:: Work to complete ::
Below is a listing. Quote from it, exactly, the lines from the one containing "purple dumbbell: 11 -> 10" down to the one containing "green apple: 3 -> 0", both ends included, and nothing else.

:: Data provided ::
----------

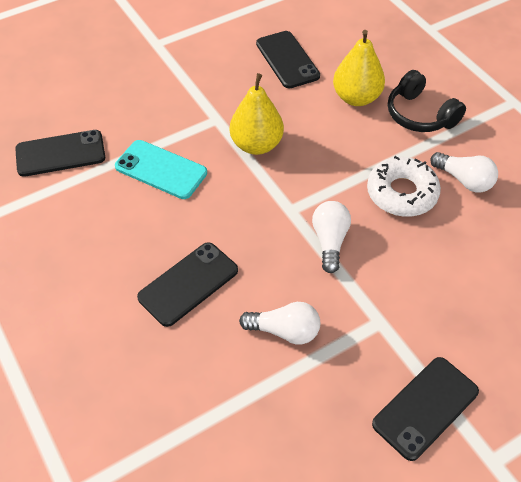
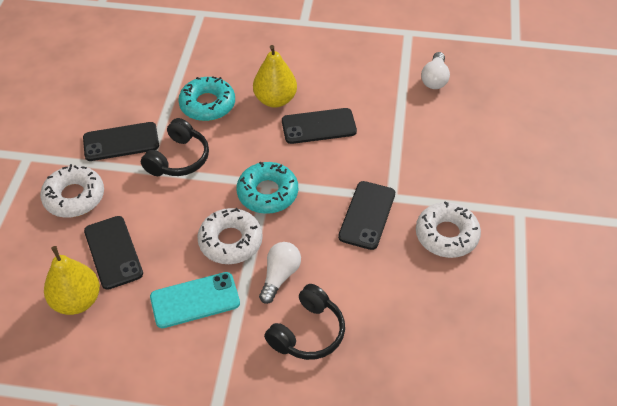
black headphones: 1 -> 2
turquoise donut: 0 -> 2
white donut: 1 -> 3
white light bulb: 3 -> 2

----------

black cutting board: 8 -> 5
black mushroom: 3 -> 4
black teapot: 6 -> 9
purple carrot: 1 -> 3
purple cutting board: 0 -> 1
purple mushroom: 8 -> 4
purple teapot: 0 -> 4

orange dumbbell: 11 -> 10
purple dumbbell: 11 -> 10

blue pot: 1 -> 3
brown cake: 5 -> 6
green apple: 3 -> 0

----------

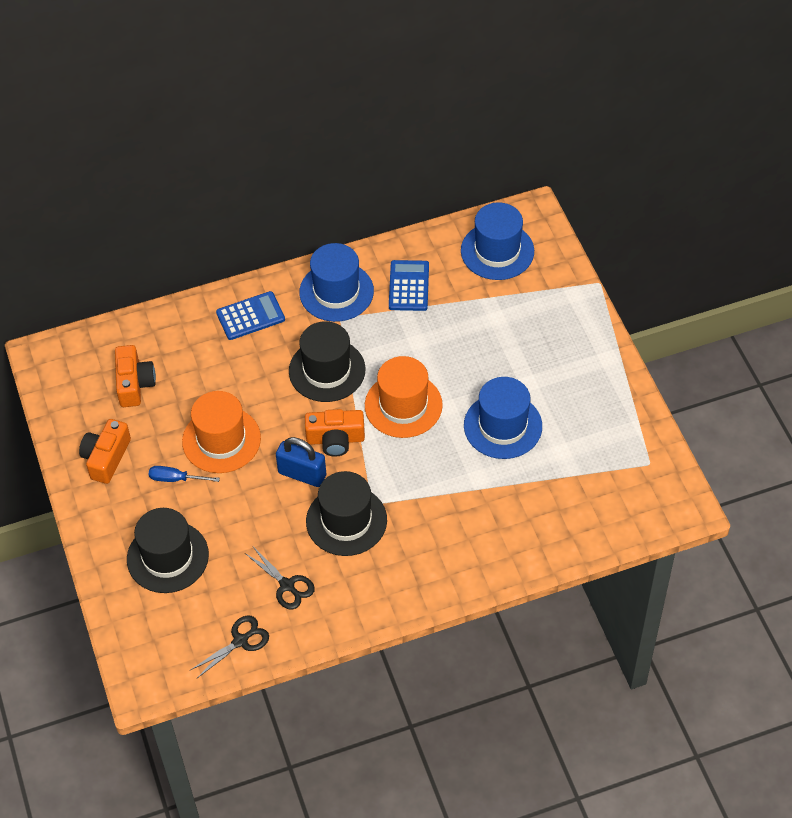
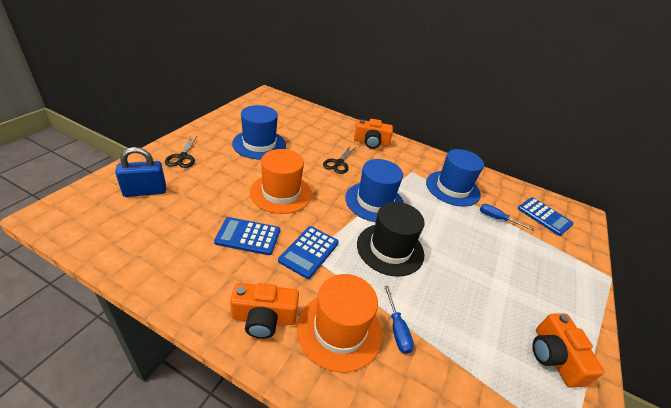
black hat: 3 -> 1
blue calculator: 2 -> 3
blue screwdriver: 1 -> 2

----------

:: Answer section ::
purple dumbbell: 11 -> 10

blue pot: 1 -> 3
brown cake: 5 -> 6
green apple: 3 -> 0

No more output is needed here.